● MATERIAL FOR THIS TASK:
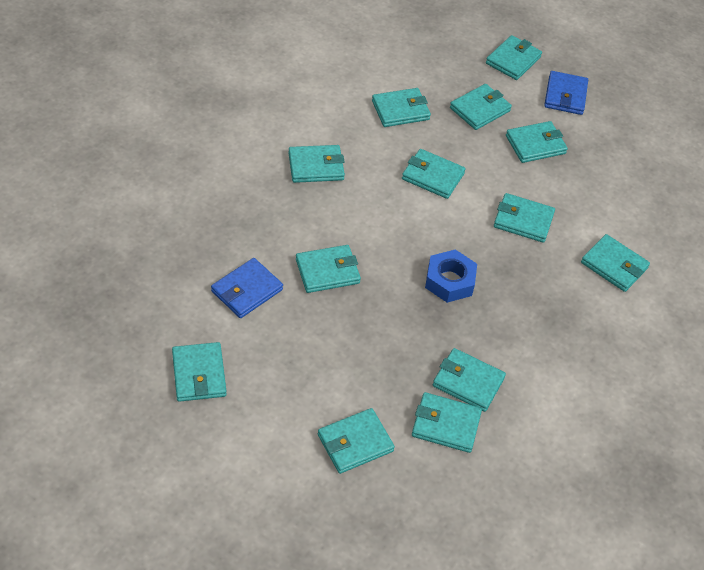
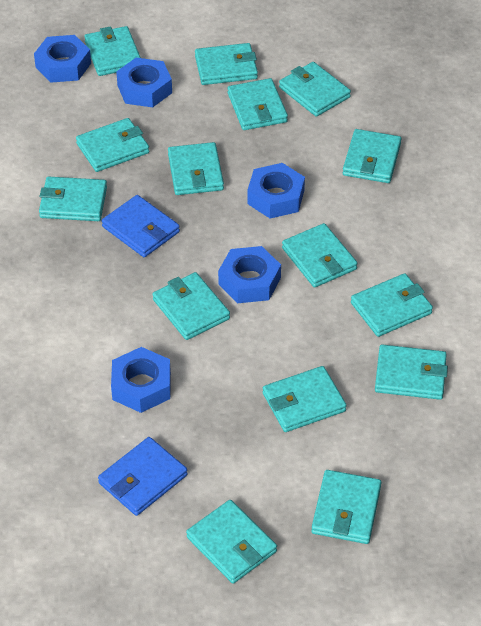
blue nut: 1 -> 5
turquoise wallet: 13 -> 15

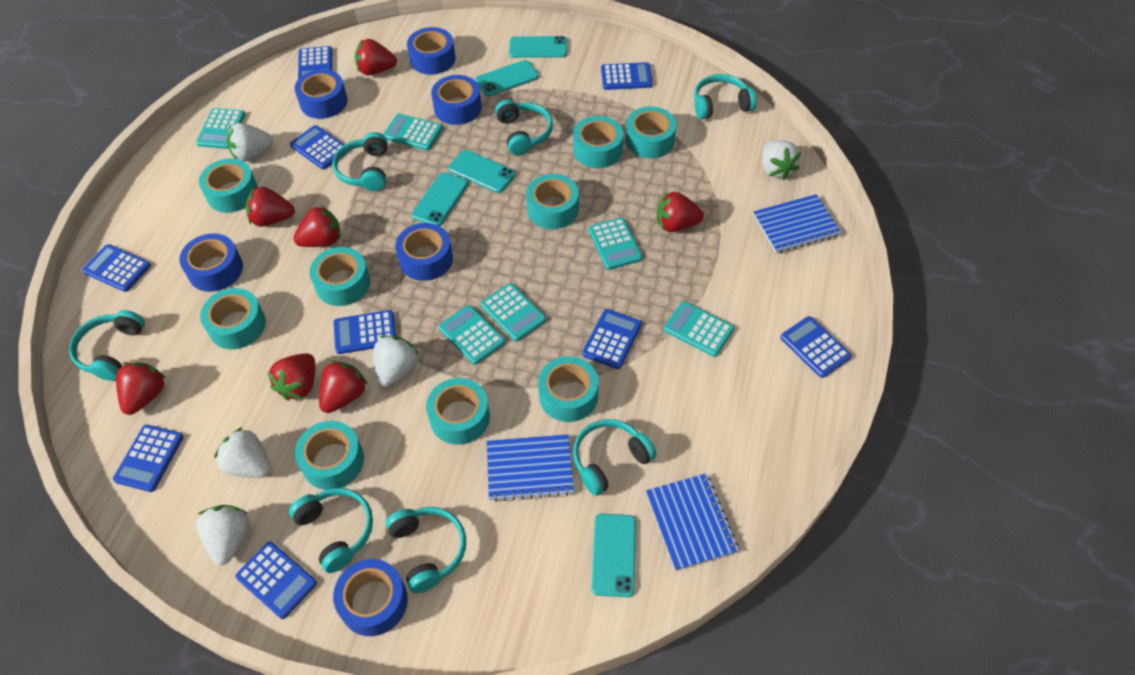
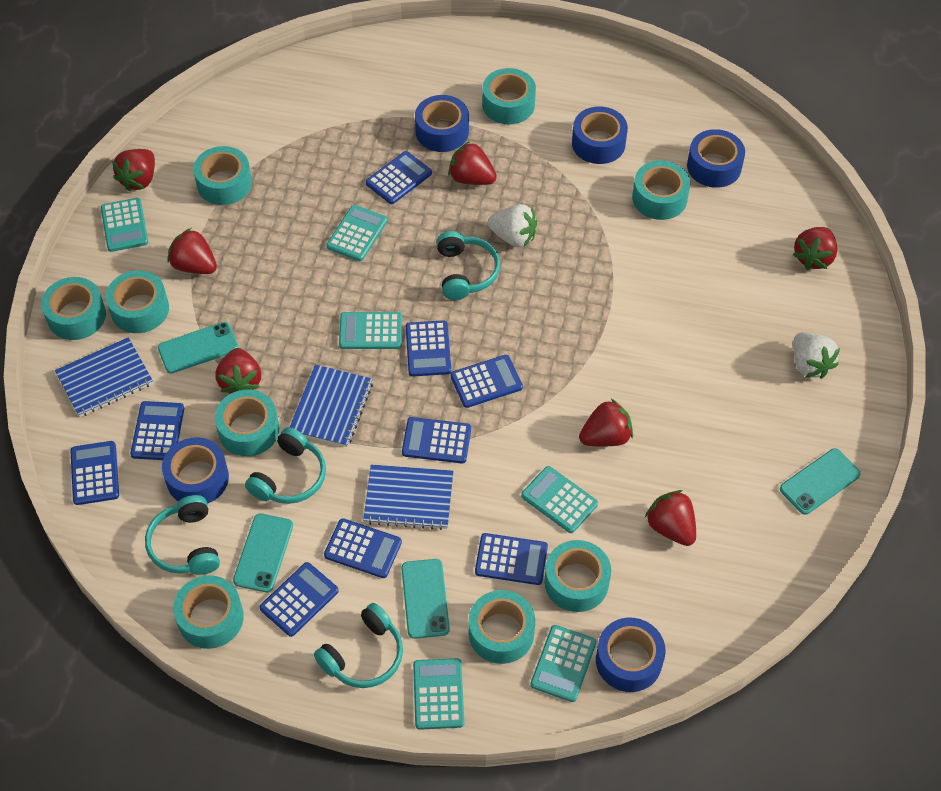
blue tape: 6 -> 5
turquoise headphones: 7 -> 4
turquoise phone: 5 -> 4
white strawberry: 5 -> 2

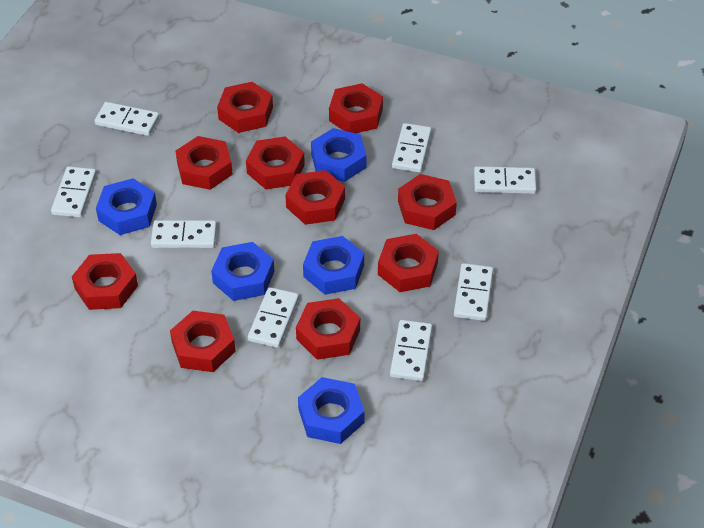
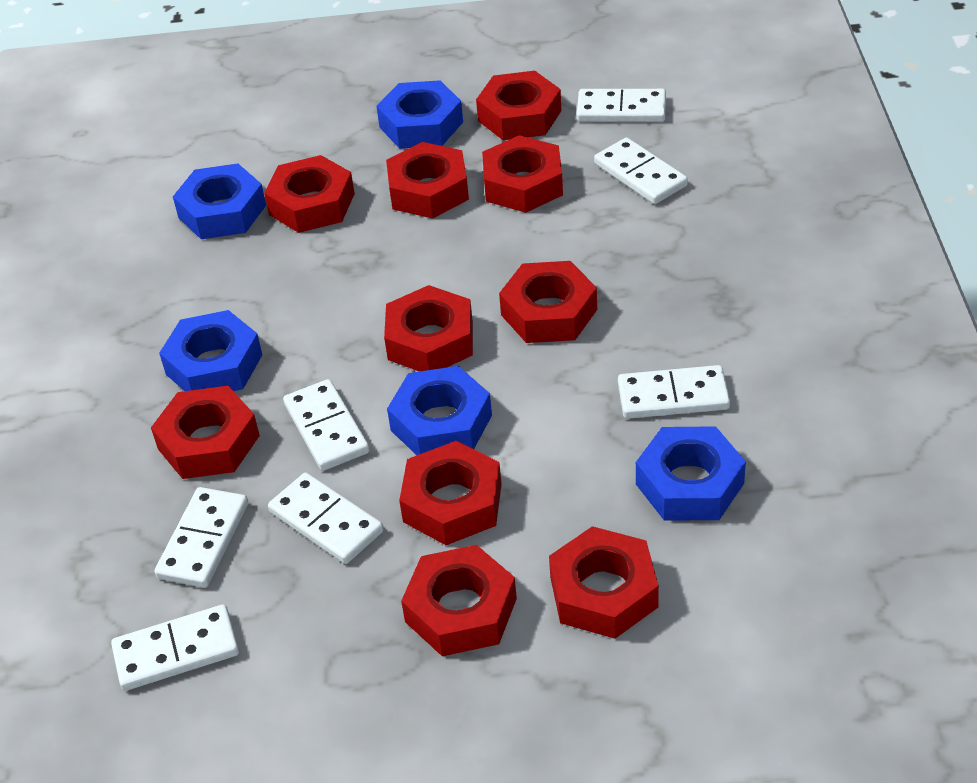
white domino: 8 -> 7

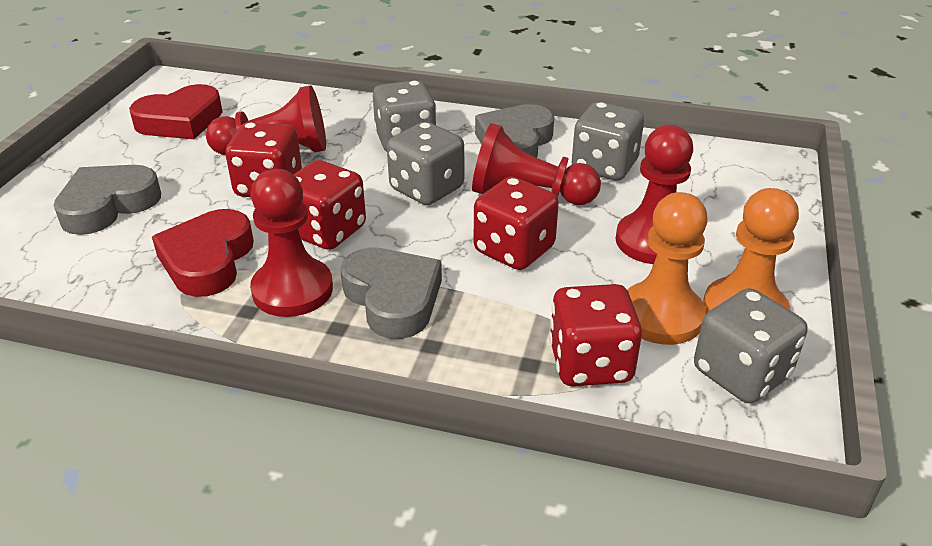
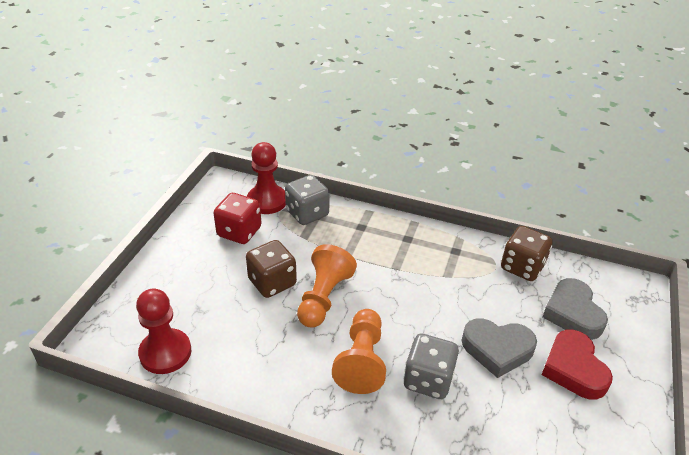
brown dice: 0 -> 2
grey dice: 4 -> 2
grey heart: 3 -> 2
red dice: 4 -> 1
red heart: 2 -> 1
red pawn: 4 -> 2

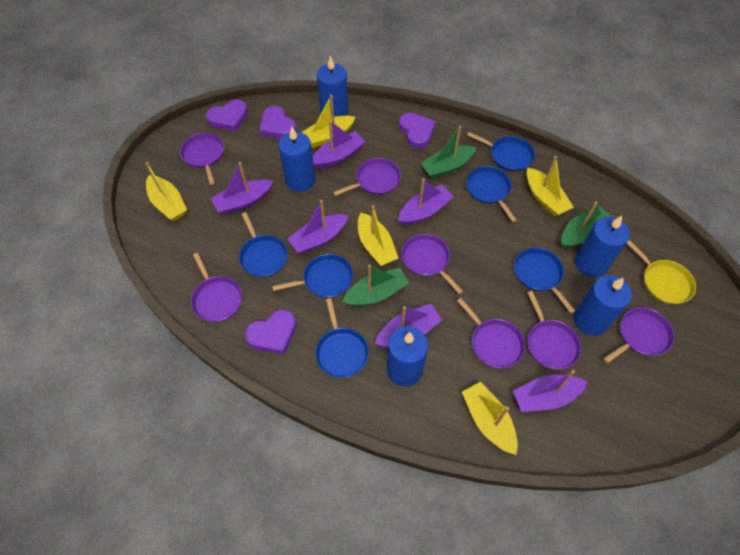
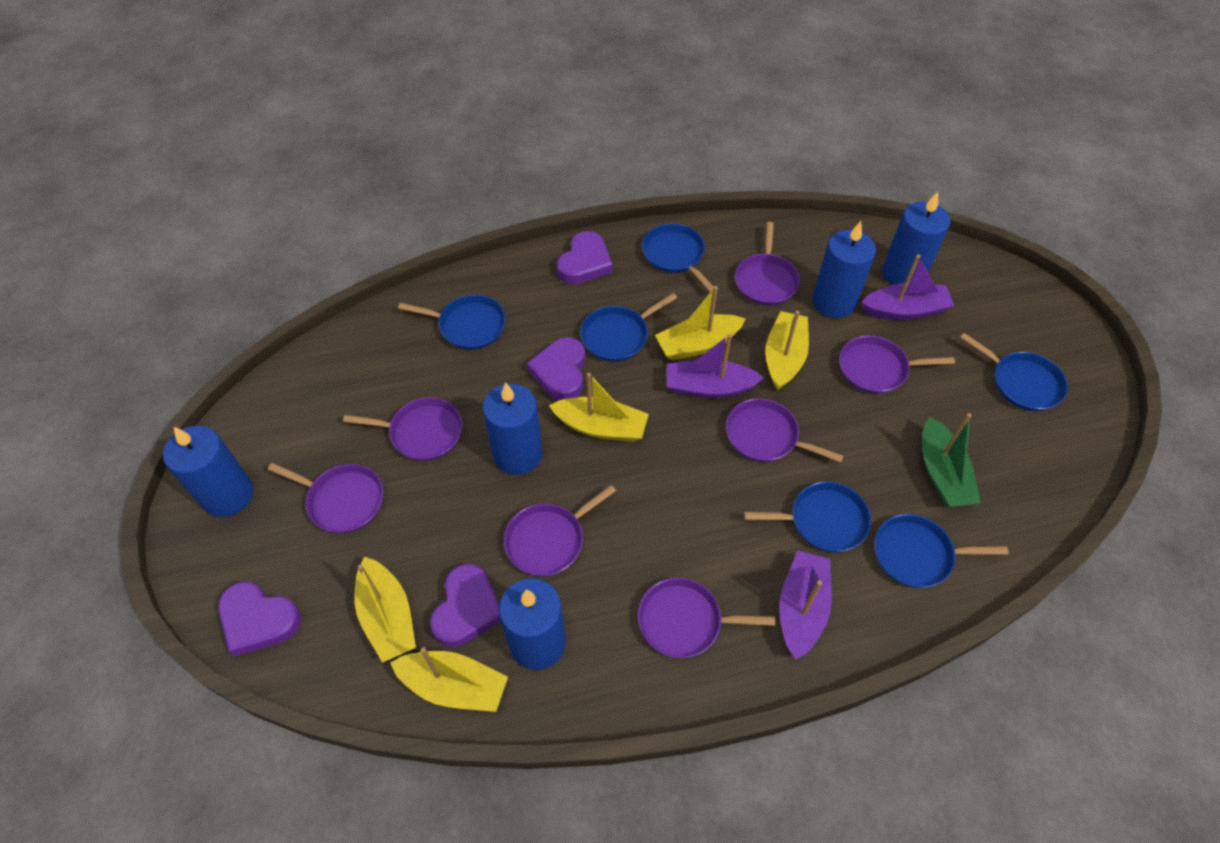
green boat: 3 -> 1
purple boat: 6 -> 3
yellow pan: 1 -> 0

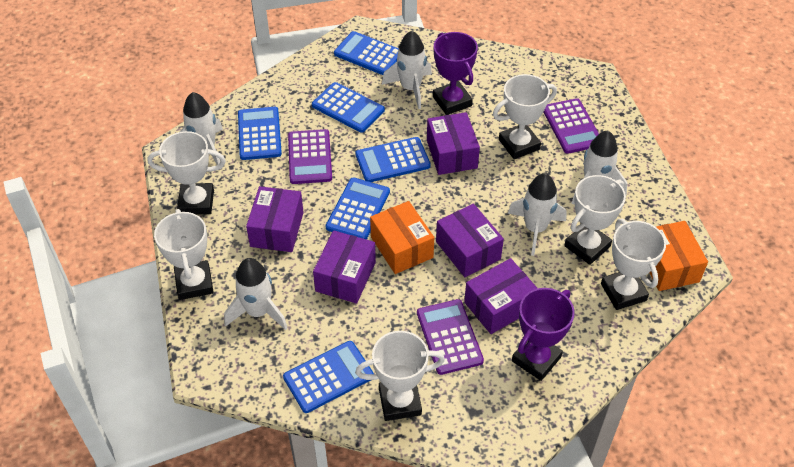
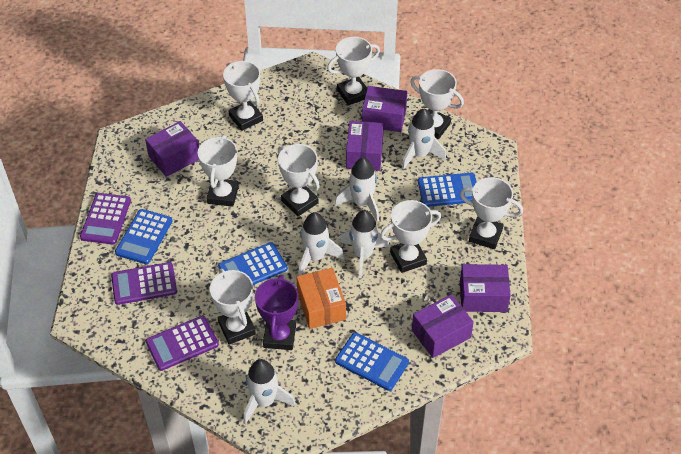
blue calculator: 6 -> 4
orange box: 2 -> 1
purple trophy: 2 -> 1
white trophy: 6 -> 8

● WORK ORDER: Starting with the line that contains "red heart: 2 -> 1", copy every line word for word through the end of the listing above, but leave out the pictures.

● OUTPUT FOR THIS TASK:
red heart: 2 -> 1
red pawn: 4 -> 2

green boat: 3 -> 1
purple boat: 6 -> 3
yellow pan: 1 -> 0

blue calculator: 6 -> 4
orange box: 2 -> 1
purple trophy: 2 -> 1
white trophy: 6 -> 8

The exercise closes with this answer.